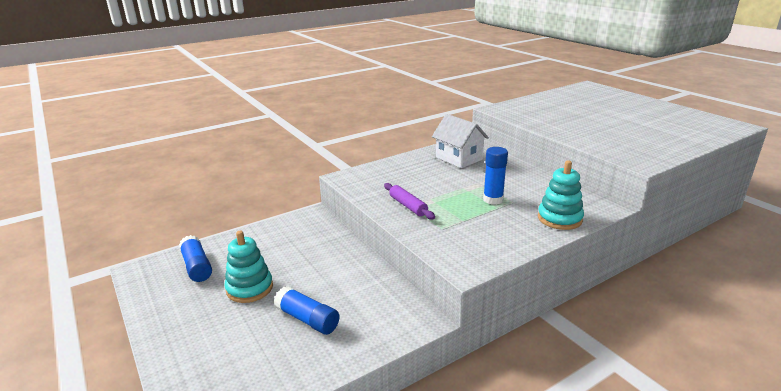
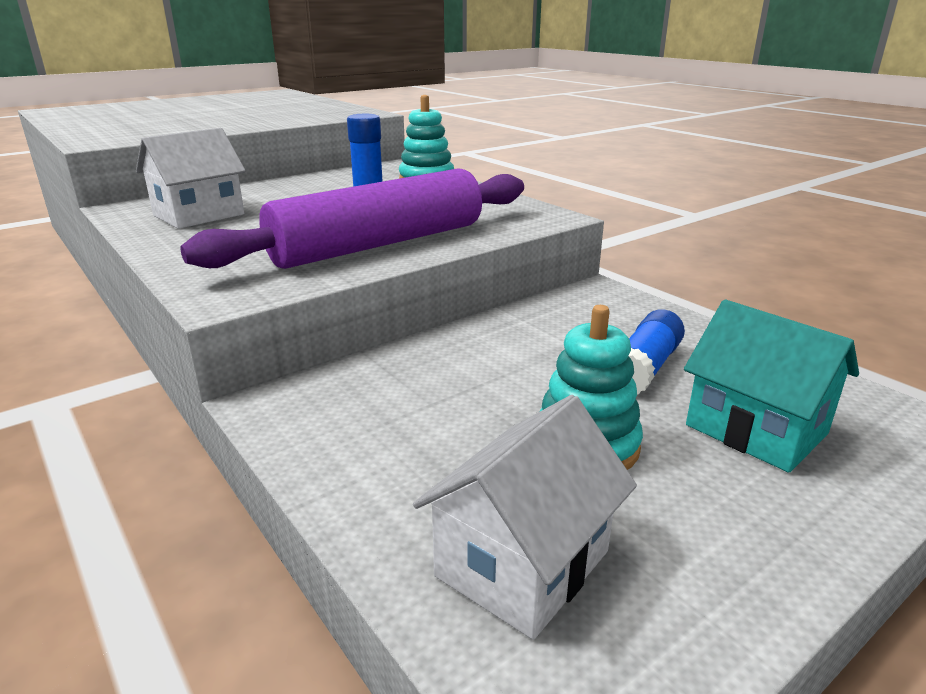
camera: 95 degrees left, 0 degrees up
(197, 267) = (522, 563): blue glue stick -> white house
(234, 346) = (755, 430): none -> turquoise house
(408, 206) = (379, 244): purple rolling pin -> purple rolling pin, size x2.43

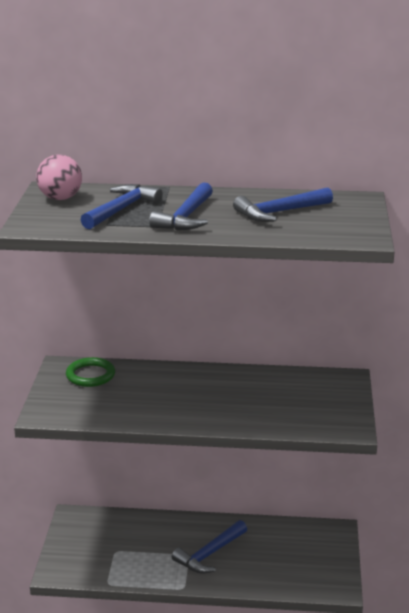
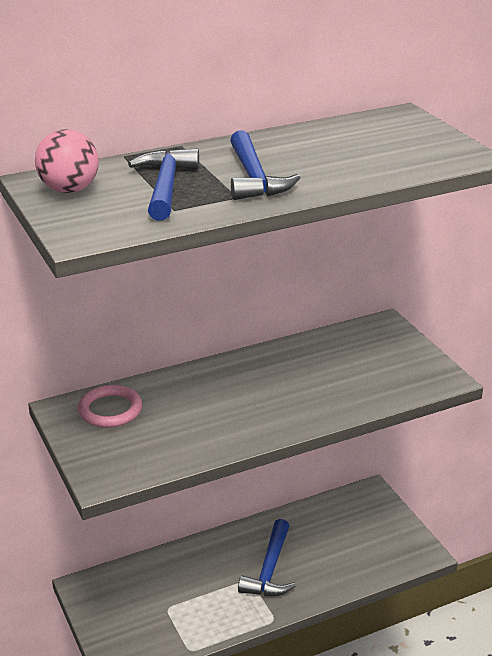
camera: 30 degrees left, 5 degrees up
(90, 375) = (110, 410): green ring -> pink ring
(279, 212) = (345, 149): blue hammer -> none

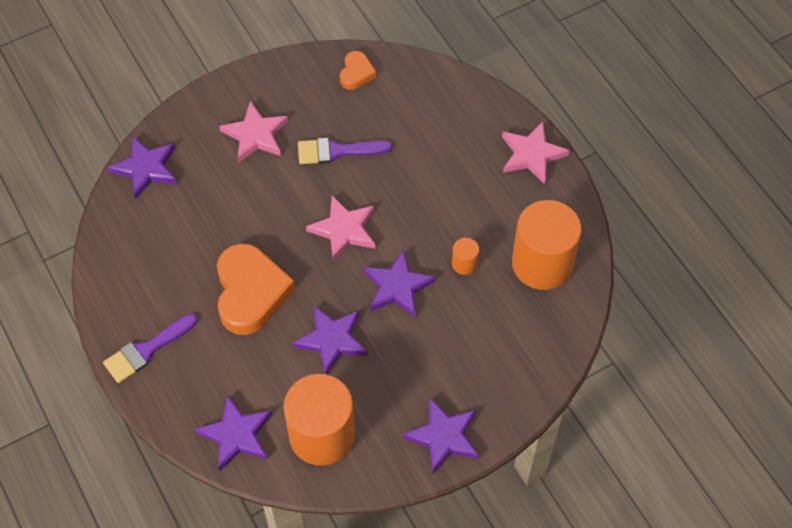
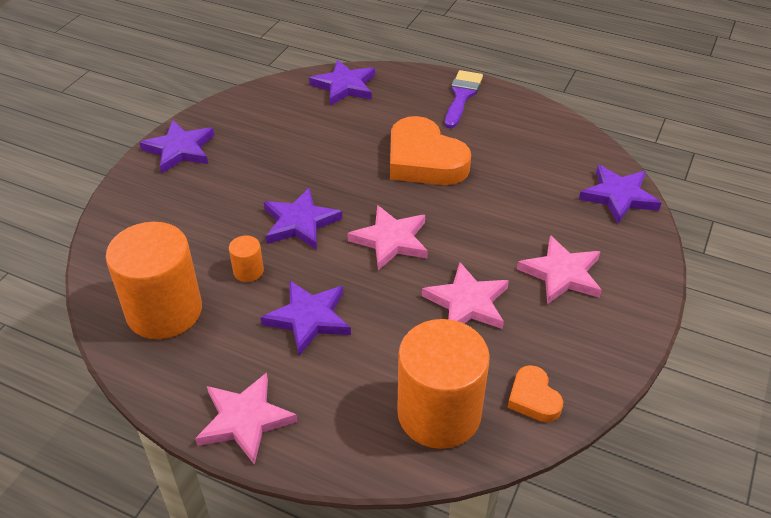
camera: 145 degrees right, 15 degrees down
(322, 435) = (280, 111): orange cylinder -> orange cylinder (439, 413)
(332, 340) = (325, 163): purple star -> purple star (308, 318)
(337, 151) = (467, 302): purple brush -> pink star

TASK
If a line in the listing holds the word "house", list that line.

SOLUTION FOR THIS TASK
(197, 267) = (522, 563): blue glue stick -> white house
(234, 346) = (755, 430): none -> turquoise house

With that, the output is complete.